- Assignment:
Show every line below where "snow" appears.

** Data to process follows **

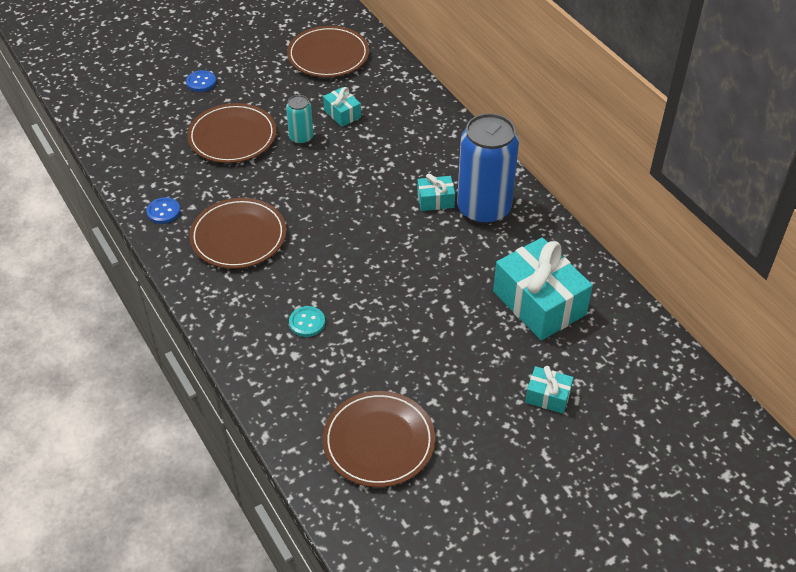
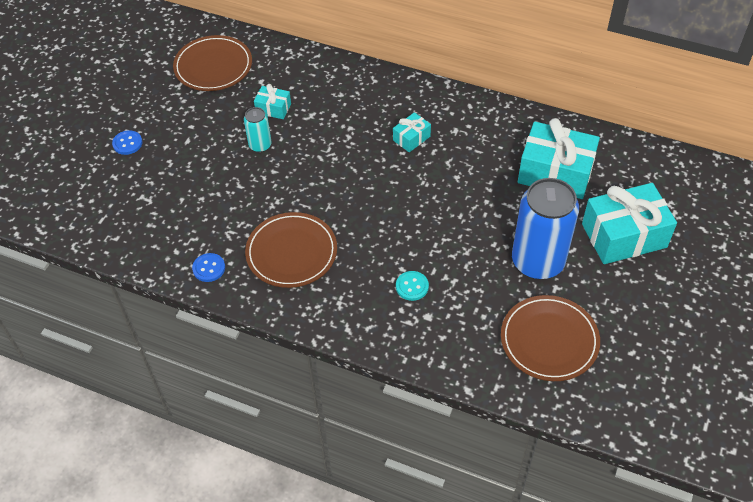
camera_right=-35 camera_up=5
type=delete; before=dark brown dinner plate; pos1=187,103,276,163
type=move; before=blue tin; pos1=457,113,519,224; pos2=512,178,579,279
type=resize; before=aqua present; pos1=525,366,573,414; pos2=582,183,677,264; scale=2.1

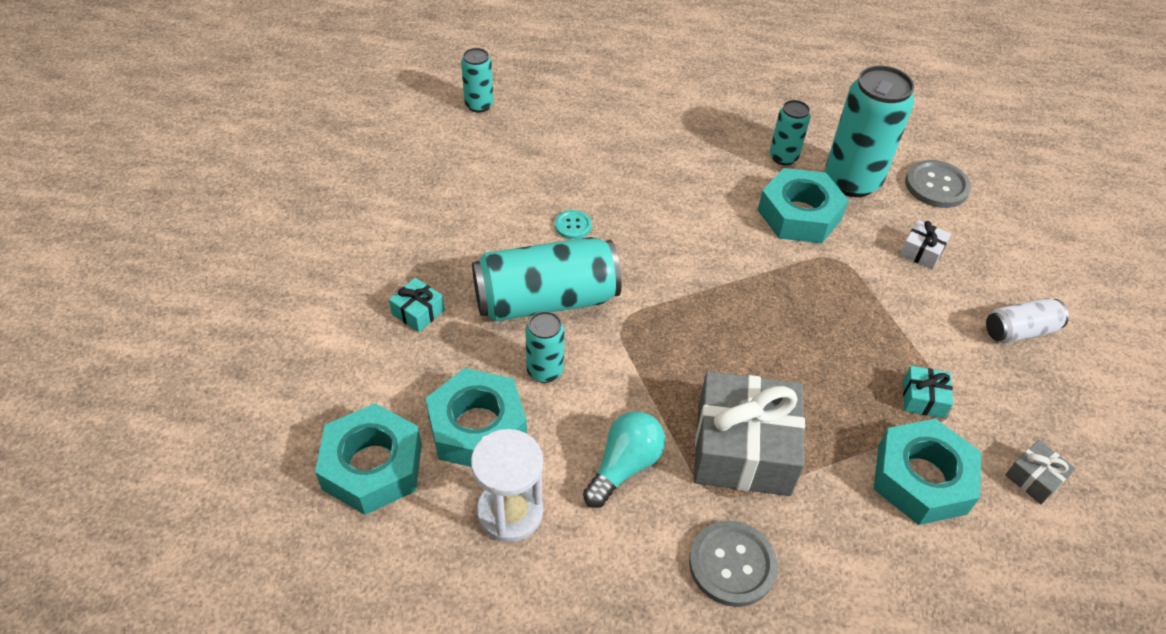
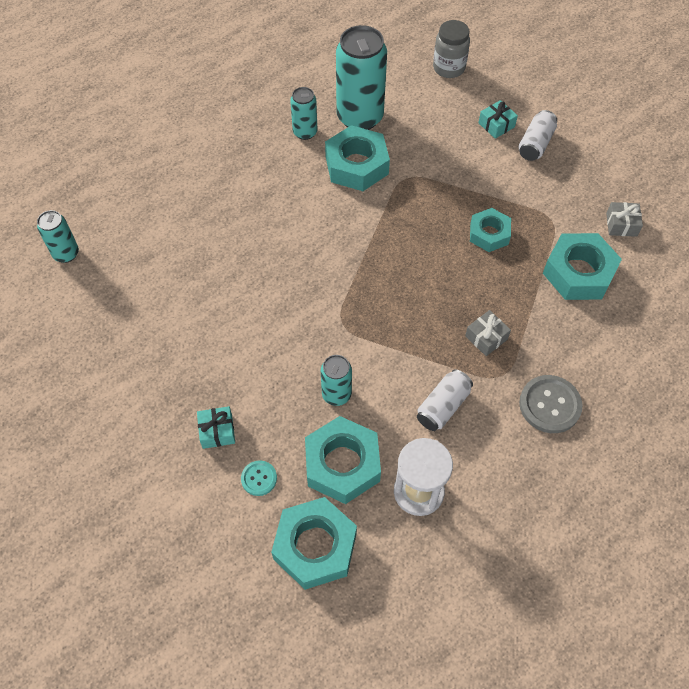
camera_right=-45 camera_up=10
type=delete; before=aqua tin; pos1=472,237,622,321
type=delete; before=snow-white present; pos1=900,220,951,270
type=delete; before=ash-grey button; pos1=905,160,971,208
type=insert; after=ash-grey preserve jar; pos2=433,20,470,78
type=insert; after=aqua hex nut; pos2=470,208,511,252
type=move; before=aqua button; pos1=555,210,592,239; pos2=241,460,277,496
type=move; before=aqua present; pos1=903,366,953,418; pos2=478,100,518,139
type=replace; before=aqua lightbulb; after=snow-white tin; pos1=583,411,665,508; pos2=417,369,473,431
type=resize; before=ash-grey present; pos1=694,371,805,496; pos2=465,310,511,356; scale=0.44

** End of Data to process **
** Data to process follows **

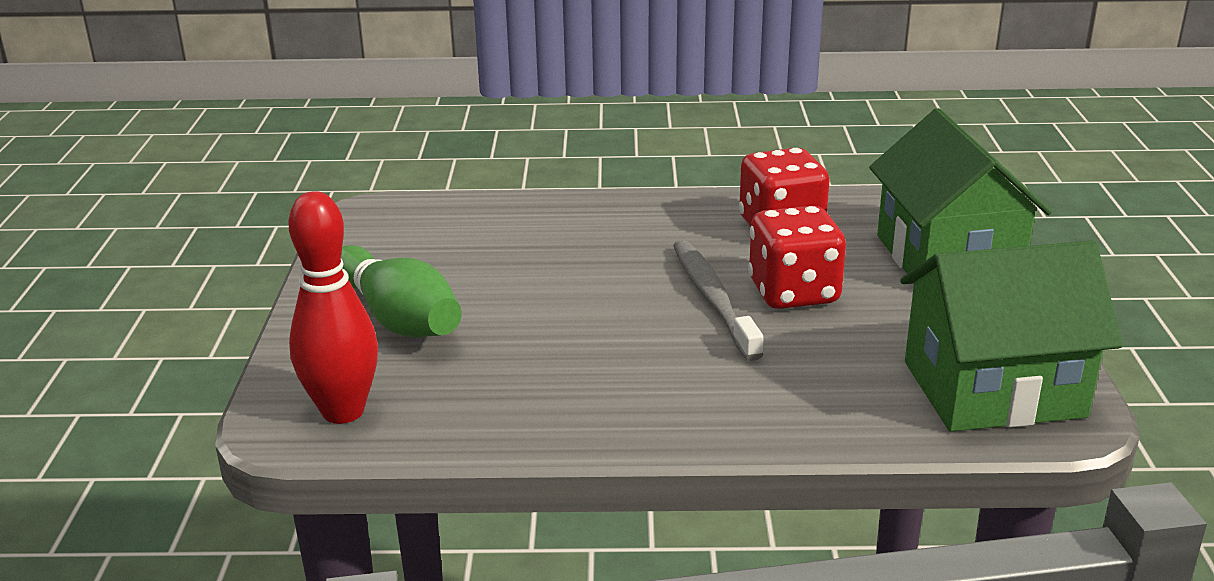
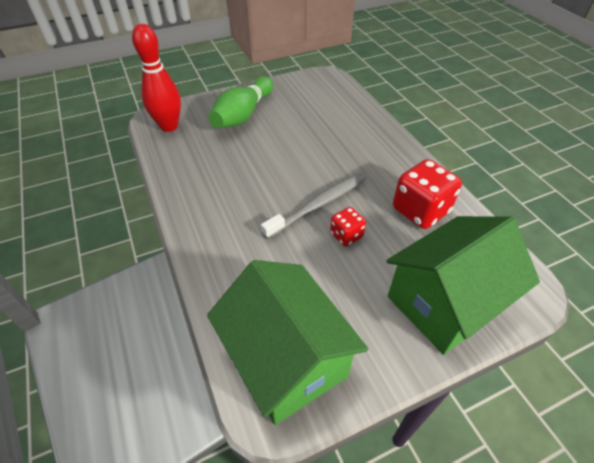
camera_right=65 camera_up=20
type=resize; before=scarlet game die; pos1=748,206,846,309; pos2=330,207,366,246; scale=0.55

** End of Data to process **
** Data to process follows **

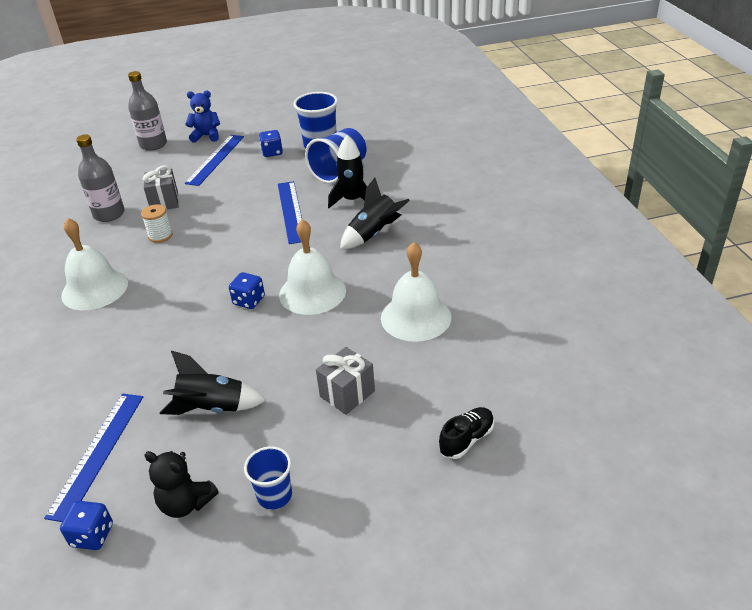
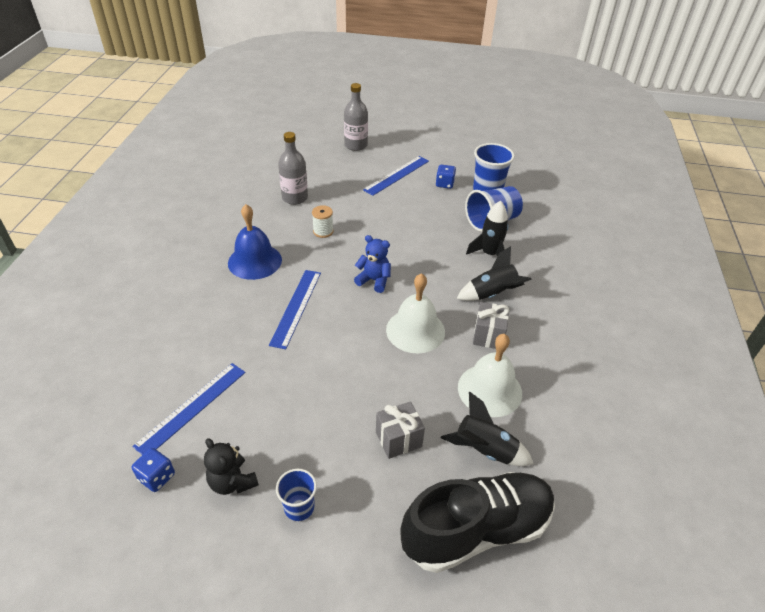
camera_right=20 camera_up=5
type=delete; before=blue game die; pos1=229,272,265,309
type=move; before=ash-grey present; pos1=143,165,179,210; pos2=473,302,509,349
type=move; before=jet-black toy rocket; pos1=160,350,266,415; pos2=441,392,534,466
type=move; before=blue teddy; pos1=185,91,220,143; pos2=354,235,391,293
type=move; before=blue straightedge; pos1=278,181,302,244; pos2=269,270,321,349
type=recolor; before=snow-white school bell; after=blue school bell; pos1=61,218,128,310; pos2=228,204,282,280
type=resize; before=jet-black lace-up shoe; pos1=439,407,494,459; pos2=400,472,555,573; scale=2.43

** End of Data to process **

- Exercise result:
type=delete; before=snow-white present; pos1=900,220,951,270
type=replace; before=aqua lightbulb; after=snow-white tin; pos1=583,411,665,508; pos2=417,369,473,431
type=recolor; before=snow-white school bell; after=blue school bell; pos1=61,218,128,310; pos2=228,204,282,280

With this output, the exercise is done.